→ Your task:
Could you return every line of the records below that contains the word "road"?

-------- Records

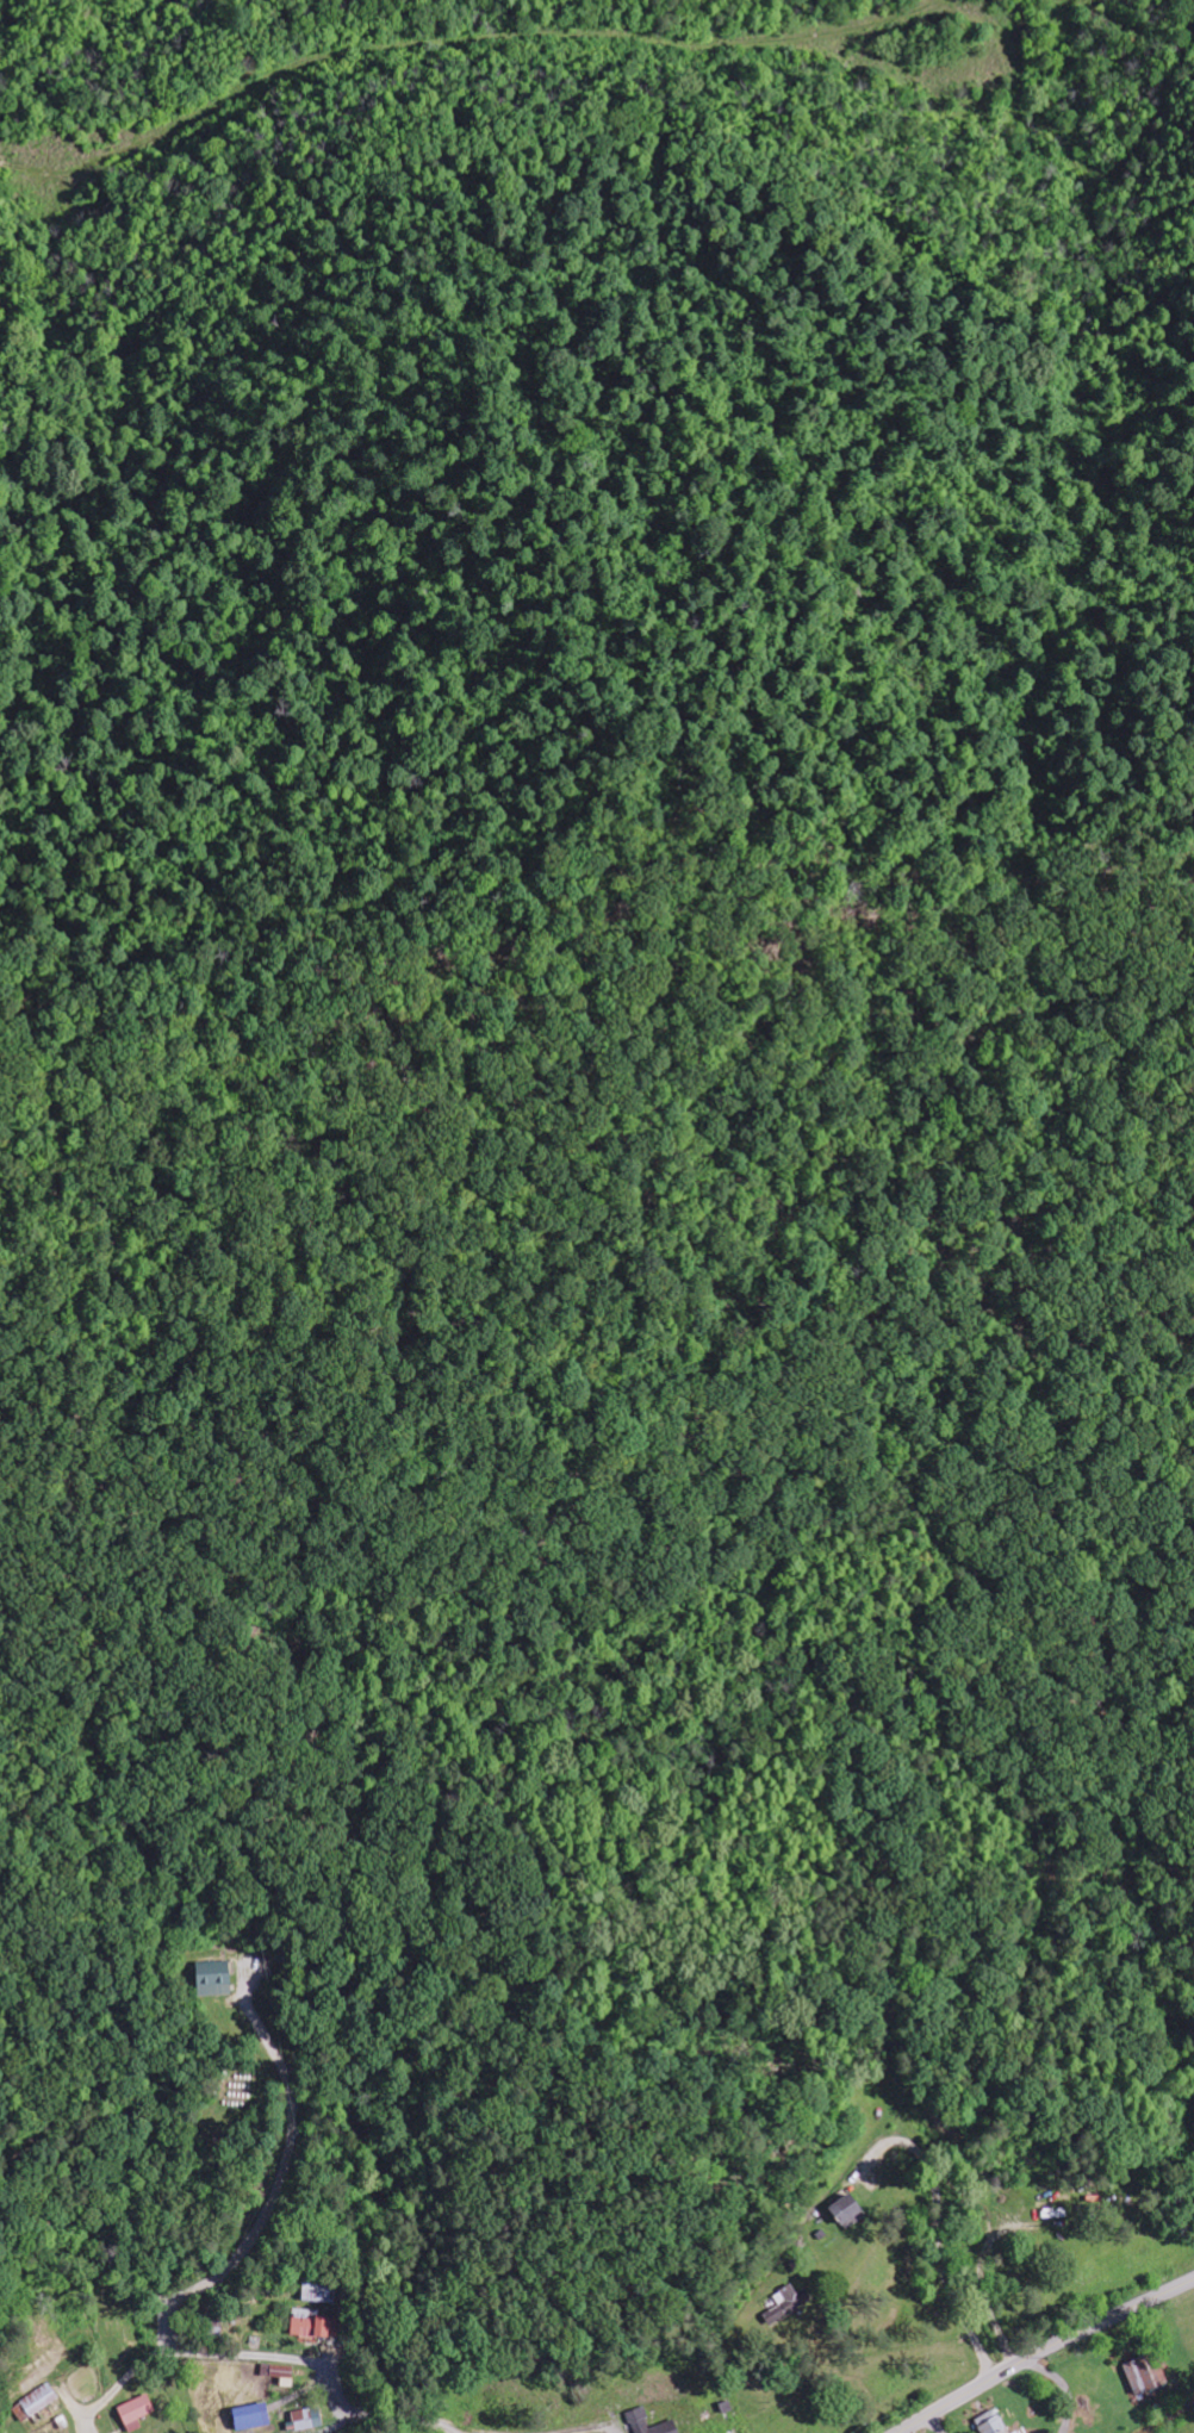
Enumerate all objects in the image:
building: (214, 1979)
road: (815, 2014)
road: (618, 2172)
road: (958, 2182)
building: (848, 2212)
building: (789, 2300)
building: (313, 2325)
road: (1046, 2351)
road: (258, 2359)
building: (1146, 2375)
building: (279, 2376)
building: (35, 2404)
building: (136, 2413)
building: (252, 2418)
building: (307, 2420)
building: (991, 2423)
building: (648, 2424)
park: (322, 2428)
building: (1015, 2432)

----------------

→ Written response:
road: (815, 2014)
road: (618, 2172)
road: (958, 2182)
road: (1046, 2351)
road: (258, 2359)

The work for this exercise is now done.